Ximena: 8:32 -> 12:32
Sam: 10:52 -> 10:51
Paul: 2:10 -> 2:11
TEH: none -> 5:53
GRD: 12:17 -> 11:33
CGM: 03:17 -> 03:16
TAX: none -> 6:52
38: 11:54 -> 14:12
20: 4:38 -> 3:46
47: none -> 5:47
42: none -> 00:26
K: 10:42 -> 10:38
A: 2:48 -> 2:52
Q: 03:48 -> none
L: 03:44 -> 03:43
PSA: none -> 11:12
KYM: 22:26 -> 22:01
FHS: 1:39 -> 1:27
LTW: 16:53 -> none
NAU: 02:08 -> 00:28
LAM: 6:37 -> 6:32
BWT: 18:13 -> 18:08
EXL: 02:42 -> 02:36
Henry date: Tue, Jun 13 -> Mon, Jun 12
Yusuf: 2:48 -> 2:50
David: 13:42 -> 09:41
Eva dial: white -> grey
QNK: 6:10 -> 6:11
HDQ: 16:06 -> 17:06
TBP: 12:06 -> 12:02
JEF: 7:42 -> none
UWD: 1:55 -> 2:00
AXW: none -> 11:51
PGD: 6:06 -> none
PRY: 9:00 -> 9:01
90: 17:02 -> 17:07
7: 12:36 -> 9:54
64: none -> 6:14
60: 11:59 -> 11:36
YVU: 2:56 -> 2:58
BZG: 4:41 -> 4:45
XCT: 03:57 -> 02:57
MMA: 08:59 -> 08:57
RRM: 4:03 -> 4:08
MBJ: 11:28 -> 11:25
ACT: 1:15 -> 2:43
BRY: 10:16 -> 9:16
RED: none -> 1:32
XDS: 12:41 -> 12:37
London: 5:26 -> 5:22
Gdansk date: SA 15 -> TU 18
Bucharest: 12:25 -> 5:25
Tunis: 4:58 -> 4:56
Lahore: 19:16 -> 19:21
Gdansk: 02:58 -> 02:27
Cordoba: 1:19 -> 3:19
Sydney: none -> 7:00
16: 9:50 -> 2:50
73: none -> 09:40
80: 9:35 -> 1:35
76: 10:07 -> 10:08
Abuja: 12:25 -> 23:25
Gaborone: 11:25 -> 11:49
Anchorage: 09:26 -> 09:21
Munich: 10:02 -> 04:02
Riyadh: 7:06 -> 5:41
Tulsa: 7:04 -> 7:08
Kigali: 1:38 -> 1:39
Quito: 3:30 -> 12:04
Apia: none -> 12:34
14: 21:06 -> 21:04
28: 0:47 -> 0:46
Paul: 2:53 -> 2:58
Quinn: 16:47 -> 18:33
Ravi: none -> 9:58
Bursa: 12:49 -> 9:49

## REQUEST
Recast every line of the listing above as a JSON array of strings, one string per line, omitting any blank lines.

## SOLUTION
[
  "Ximena: 8:32 -> 12:32",
  "Sam: 10:52 -> 10:51",
  "Paul: 2:10 -> 2:11",
  "TEH: none -> 5:53",
  "GRD: 12:17 -> 11:33",
  "CGM: 03:17 -> 03:16",
  "TAX: none -> 6:52",
  "38: 11:54 -> 14:12",
  "20: 4:38 -> 3:46",
  "47: none -> 5:47",
  "42: none -> 00:26",
  "K: 10:42 -> 10:38",
  "A: 2:48 -> 2:52",
  "Q: 03:48 -> none",
  "L: 03:44 -> 03:43",
  "PSA: none -> 11:12",
  "KYM: 22:26 -> 22:01",
  "FHS: 1:39 -> 1:27",
  "LTW: 16:53 -> none",
  "NAU: 02:08 -> 00:28",
  "LAM: 6:37 -> 6:32",
  "BWT: 18:13 -> 18:08",
  "EXL: 02:42 -> 02:36",
  "Henry date: Tue, Jun 13 -> Mon, Jun 12",
  "Yusuf: 2:48 -> 2:50",
  "David: 13:42 -> 09:41",
  "Eva dial: white -> grey",
  "QNK: 6:10 -> 6:11",
  "HDQ: 16:06 -> 17:06",
  "TBP: 12:06 -> 12:02",
  "JEF: 7:42 -> none",
  "UWD: 1:55 -> 2:00",
  "AXW: none -> 11:51",
  "PGD: 6:06 -> none",
  "PRY: 9:00 -> 9:01",
  "90: 17:02 -> 17:07",
  "7: 12:36 -> 9:54",
  "64: none -> 6:14",
  "60: 11:59 -> 11:36",
  "YVU: 2:56 -> 2:58",
  "BZG: 4:41 -> 4:45",
  "XCT: 03:57 -> 02:57",
  "MMA: 08:59 -> 08:57",
  "RRM: 4:03 -> 4:08",
  "MBJ: 11:28 -> 11:25",
  "ACT: 1:15 -> 2:43",
  "BRY: 10:16 -> 9:16",
  "RED: none -> 1:32",
  "XDS: 12:41 -> 12:37",
  "London: 5:26 -> 5:22",
  "Gdansk date: SA 15 -> TU 18",
  "Bucharest: 12:25 -> 5:25",
  "Tunis: 4:58 -> 4:56",
  "Lahore: 19:16 -> 19:21",
  "Gdansk: 02:58 -> 02:27",
  "Cordoba: 1:19 -> 3:19",
  "Sydney: none -> 7:00",
  "16: 9:50 -> 2:50",
  "73: none -> 09:40",
  "80: 9:35 -> 1:35",
  "76: 10:07 -> 10:08",
  "Abuja: 12:25 -> 23:25",
  "Gaborone: 11:25 -> 11:49",
  "Anchorage: 09:26 -> 09:21",
  "Munich: 10:02 -> 04:02",
  "Riyadh: 7:06 -> 5:41",
  "Tulsa: 7:04 -> 7:08",
  "Kigali: 1:38 -> 1:39",
  "Quito: 3:30 -> 12:04",
  "Apia: none -> 12:34",
  "14: 21:06 -> 21:04",
  "28: 0:47 -> 0:46",
  "Paul: 2:53 -> 2:58",
  "Quinn: 16:47 -> 18:33",
  "Ravi: none -> 9:58",
  "Bursa: 12:49 -> 9:49"
]